=== Section Start ===

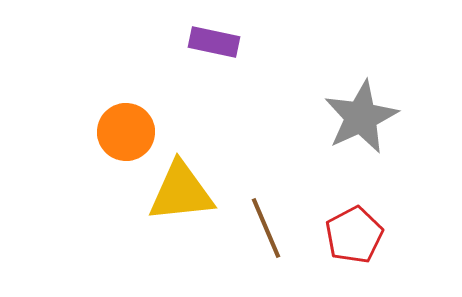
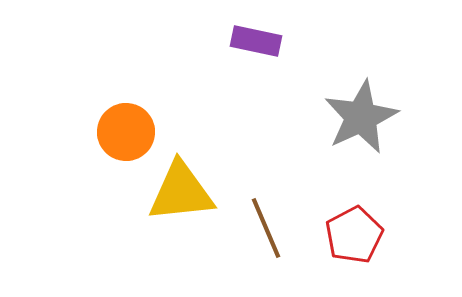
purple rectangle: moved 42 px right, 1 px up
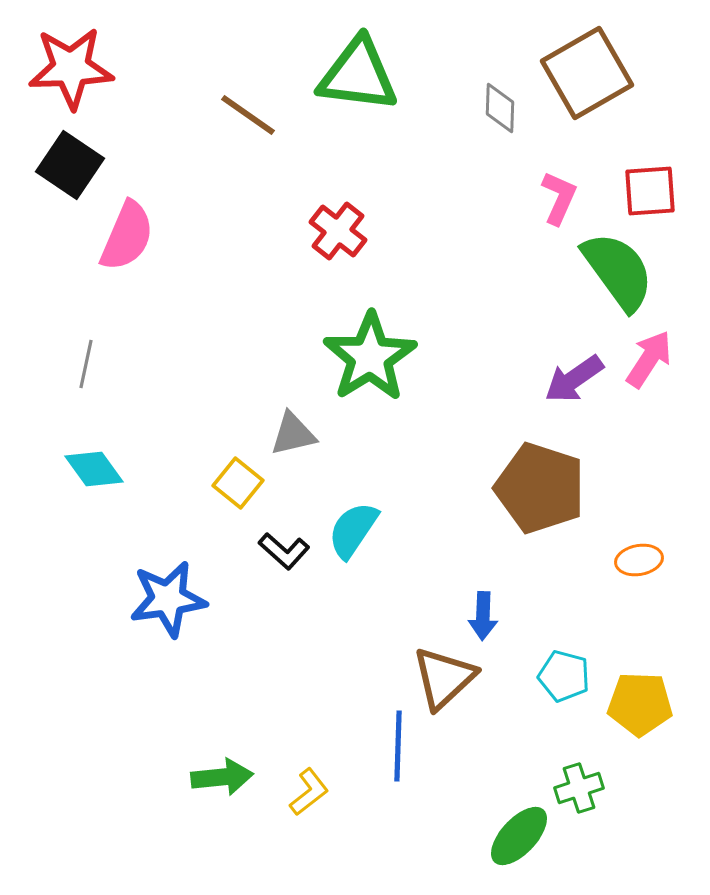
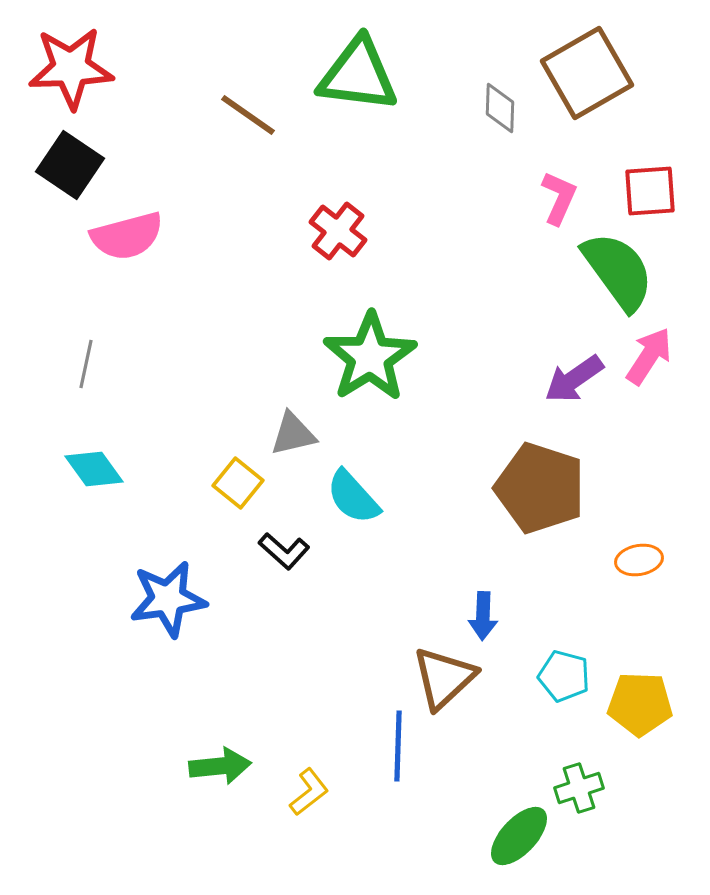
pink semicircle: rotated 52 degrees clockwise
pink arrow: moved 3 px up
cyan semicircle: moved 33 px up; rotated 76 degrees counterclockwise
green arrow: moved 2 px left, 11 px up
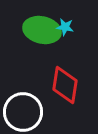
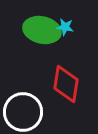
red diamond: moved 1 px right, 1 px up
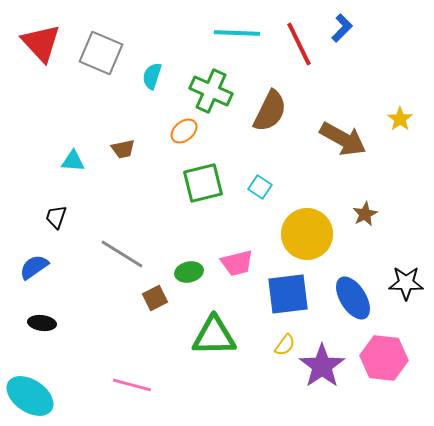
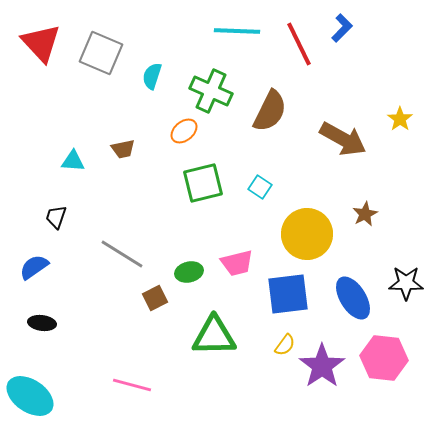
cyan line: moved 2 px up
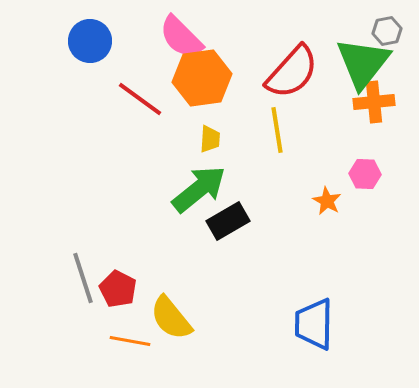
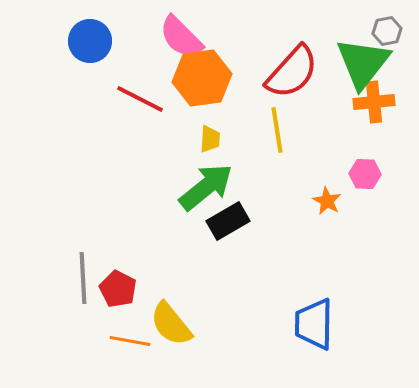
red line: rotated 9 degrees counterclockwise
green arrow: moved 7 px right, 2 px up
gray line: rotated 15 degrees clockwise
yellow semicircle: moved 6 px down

=== Section End ===

ABOUT THIS EXERCISE:
None of the pictures belong in the result. Print exactly the lines from the one containing "green arrow: moved 2 px left, 11 px up" through the final line of the entries.

RESULT OF THIS EXERCISE:
green arrow: moved 2 px left, 11 px up
red diamond: moved 1 px right, 1 px up
cyan line: moved 2 px up
red line: rotated 9 degrees counterclockwise
green arrow: moved 7 px right, 2 px up
gray line: rotated 15 degrees clockwise
yellow semicircle: moved 6 px down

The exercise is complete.